Please write out the listing below again in its exact form.
Segment Open
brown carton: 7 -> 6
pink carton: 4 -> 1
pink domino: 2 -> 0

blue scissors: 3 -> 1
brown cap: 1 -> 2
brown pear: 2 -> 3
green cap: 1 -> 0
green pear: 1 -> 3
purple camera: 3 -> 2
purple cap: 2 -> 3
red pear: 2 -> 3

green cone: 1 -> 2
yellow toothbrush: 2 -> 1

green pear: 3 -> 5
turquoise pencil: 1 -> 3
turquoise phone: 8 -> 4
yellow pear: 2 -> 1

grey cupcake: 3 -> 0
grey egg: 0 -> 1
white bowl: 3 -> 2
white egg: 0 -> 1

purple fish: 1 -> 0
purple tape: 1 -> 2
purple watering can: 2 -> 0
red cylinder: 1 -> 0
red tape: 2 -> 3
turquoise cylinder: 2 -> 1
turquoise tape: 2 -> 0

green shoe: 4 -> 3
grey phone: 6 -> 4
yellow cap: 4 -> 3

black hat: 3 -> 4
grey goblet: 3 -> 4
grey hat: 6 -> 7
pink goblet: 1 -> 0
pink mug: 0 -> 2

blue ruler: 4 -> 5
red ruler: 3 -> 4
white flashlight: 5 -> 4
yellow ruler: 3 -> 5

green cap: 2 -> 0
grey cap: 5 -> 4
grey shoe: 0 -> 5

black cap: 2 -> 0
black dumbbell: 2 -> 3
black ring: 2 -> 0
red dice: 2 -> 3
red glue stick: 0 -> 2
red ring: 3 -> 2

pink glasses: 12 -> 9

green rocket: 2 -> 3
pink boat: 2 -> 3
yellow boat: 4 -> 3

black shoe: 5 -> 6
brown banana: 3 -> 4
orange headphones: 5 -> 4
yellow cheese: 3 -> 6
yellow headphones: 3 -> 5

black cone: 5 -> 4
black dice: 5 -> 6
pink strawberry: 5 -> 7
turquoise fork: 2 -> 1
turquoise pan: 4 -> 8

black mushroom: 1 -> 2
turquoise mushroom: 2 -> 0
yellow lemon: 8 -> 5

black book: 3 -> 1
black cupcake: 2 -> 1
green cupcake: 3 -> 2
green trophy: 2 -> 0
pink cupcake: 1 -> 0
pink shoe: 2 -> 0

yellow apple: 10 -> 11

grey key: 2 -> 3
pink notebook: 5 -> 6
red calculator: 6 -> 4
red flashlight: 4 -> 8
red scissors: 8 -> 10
Segment Closed
■ **Answer to this problem**:
brown carton: 7 -> 6
pink carton: 4 -> 1
pink domino: 2 -> 0

blue scissors: 3 -> 1
brown cap: 1 -> 2
brown pear: 2 -> 3
green cap: 1 -> 0
green pear: 1 -> 3
purple camera: 3 -> 2
purple cap: 2 -> 3
red pear: 2 -> 3

green cone: 1 -> 2
yellow toothbrush: 2 -> 1

green pear: 3 -> 5
turquoise pencil: 1 -> 3
turquoise phone: 8 -> 4
yellow pear: 2 -> 1

grey cupcake: 3 -> 0
grey egg: 0 -> 1
white bowl: 3 -> 2
white egg: 0 -> 1

purple fish: 1 -> 0
purple tape: 1 -> 2
purple watering can: 2 -> 0
red cylinder: 1 -> 0
red tape: 2 -> 3
turquoise cylinder: 2 -> 1
turquoise tape: 2 -> 0

green shoe: 4 -> 3
grey phone: 6 -> 4
yellow cap: 4 -> 3

black hat: 3 -> 4
grey goblet: 3 -> 4
grey hat: 6 -> 7
pink goblet: 1 -> 0
pink mug: 0 -> 2

blue ruler: 4 -> 5
red ruler: 3 -> 4
white flashlight: 5 -> 4
yellow ruler: 3 -> 5

green cap: 2 -> 0
grey cap: 5 -> 4
grey shoe: 0 -> 5

black cap: 2 -> 0
black dumbbell: 2 -> 3
black ring: 2 -> 0
red dice: 2 -> 3
red glue stick: 0 -> 2
red ring: 3 -> 2

pink glasses: 12 -> 9

green rocket: 2 -> 3
pink boat: 2 -> 3
yellow boat: 4 -> 3

black shoe: 5 -> 6
brown banana: 3 -> 4
orange headphones: 5 -> 4
yellow cheese: 3 -> 6
yellow headphones: 3 -> 5

black cone: 5 -> 4
black dice: 5 -> 6
pink strawberry: 5 -> 7
turquoise fork: 2 -> 1
turquoise pan: 4 -> 8

black mushroom: 1 -> 2
turquoise mushroom: 2 -> 0
yellow lemon: 8 -> 5

black book: 3 -> 1
black cupcake: 2 -> 1
green cupcake: 3 -> 2
green trophy: 2 -> 0
pink cupcake: 1 -> 0
pink shoe: 2 -> 0

yellow apple: 10 -> 11

grey key: 2 -> 3
pink notebook: 5 -> 6
red calculator: 6 -> 4
red flashlight: 4 -> 8
red scissors: 8 -> 10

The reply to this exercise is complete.